> _Task prompt_: Restate word for word the lines of the records below, starting at the line that contains "purple star: (201, 217)" and ending at the line that contains "cyan diamond: (292, 278)", with both of those lines included and nothing else.

> _Source material_:
--- START ---

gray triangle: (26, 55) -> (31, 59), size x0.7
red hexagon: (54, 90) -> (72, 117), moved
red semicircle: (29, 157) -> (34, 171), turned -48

--- END ---
--- START ---

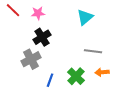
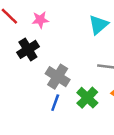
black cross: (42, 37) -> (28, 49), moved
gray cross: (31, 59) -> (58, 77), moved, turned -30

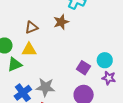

--- END ---
--- START ---

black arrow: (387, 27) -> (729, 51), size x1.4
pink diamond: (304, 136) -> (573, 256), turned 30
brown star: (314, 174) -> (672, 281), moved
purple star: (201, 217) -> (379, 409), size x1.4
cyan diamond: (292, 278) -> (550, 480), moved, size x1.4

--- END ---

> _Task response_:
purple star: (201, 217) -> (379, 409), size x1.4
cyan diamond: (292, 278) -> (550, 480), moved, size x1.4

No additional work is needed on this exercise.